─── Data for the task ───

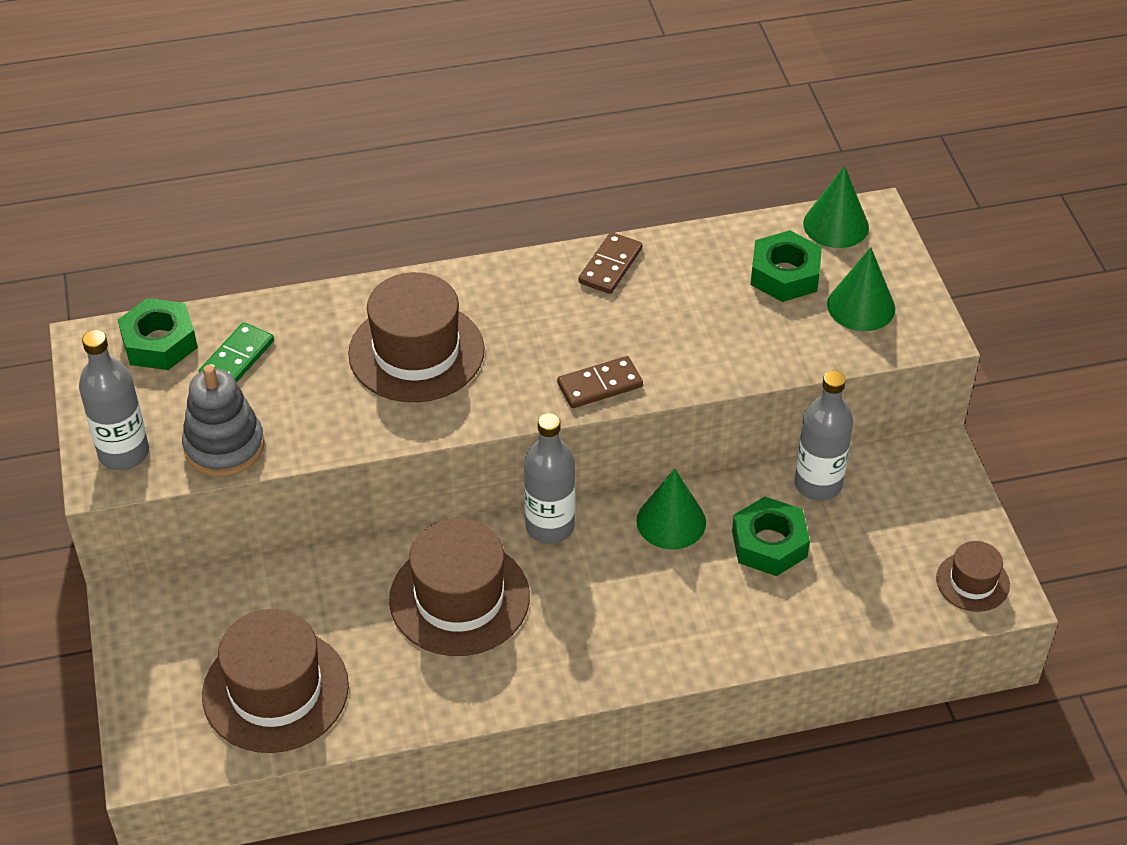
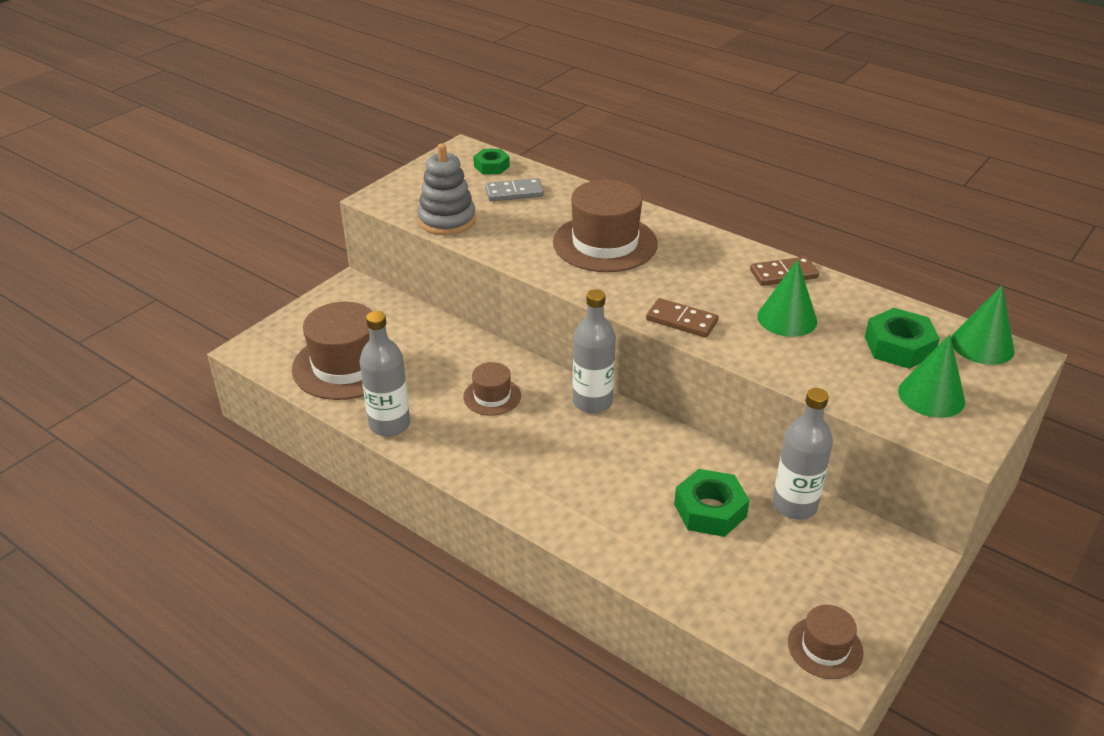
camera: 50 degrees right, 10 degrees down
grey bottle [79,330,149,470] -> grey bottle moved to [360,311,410,437]
green nut [118,298,198,370] -> green nut [473,149,510,174], size x0.65
green domino [199,322,274,383] -> grey domino [485,178,544,201]
brown hat [389,519,530,656] -> brown hat [463,362,521,416], size x0.52
green cone [636,468,706,550] -> green cone moved to [757,259,817,337]

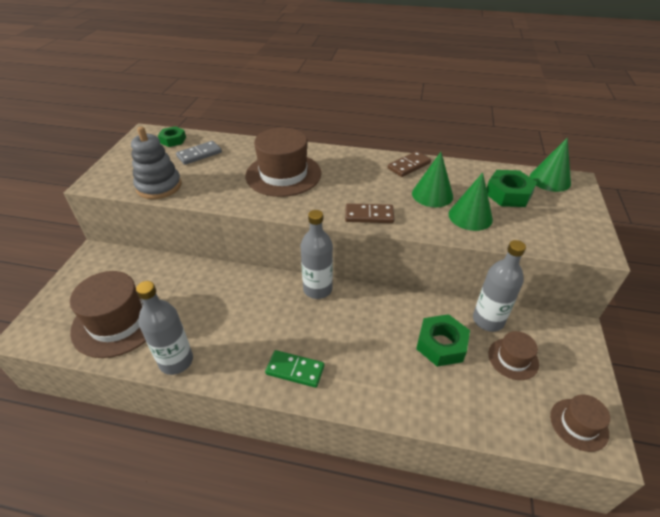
camera: 25 degrees left, 5 degrees up
brown hat [463,362,521,416] -> brown hat moved to [488,331,539,380]
green cone [898,334,965,418] -> green cone moved to [449,173,493,231]
none -> green domino [265,350,325,388]

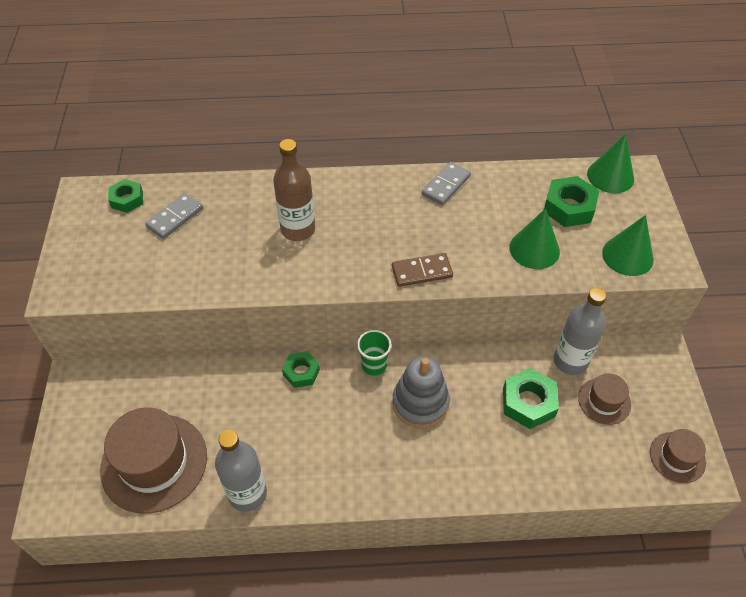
camera: 15 degrees left, 10 degrees up
grey stacking toy [131,126,182,199] -> grey stacking toy moved to [392,356,450,428]
brown hat [245,128,321,197] -> brown bottle [273,139,315,241]
green domino [265,350,325,388] -> none
grey bottle [300,210,333,299] -> green cup [357,330,391,376]
brown domino [387,151,431,177] -> grey domino [422,162,471,205]
green cone [412,152,453,207] -> green cone moved to [602,215,654,276]
none -> green nut [282,351,320,388]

───

• _Problem_:
Could you reproduce exactly, and only, the lines from the start of the records through the line containing "green cone [898,334,965,418]", leaving out the pictures?

• _Reply_:
camera: 50 degrees right, 10 degrees down
grey bottle [79,330,149,470] -> grey bottle moved to [360,311,410,437]
green nut [118,298,198,370] -> green nut [473,149,510,174], size x0.65
green domino [199,322,274,383] -> grey domino [485,178,544,201]
brown hat [389,519,530,656] -> brown hat [463,362,521,416], size x0.52
green cone [636,468,706,550] -> green cone moved to [757,259,817,337]

camera: 25 degrees left, 5 degrees up
brown hat [463,362,521,416] -> brown hat moved to [488,331,539,380]
green cone [898,334,965,418] -> green cone moved to [449,173,493,231]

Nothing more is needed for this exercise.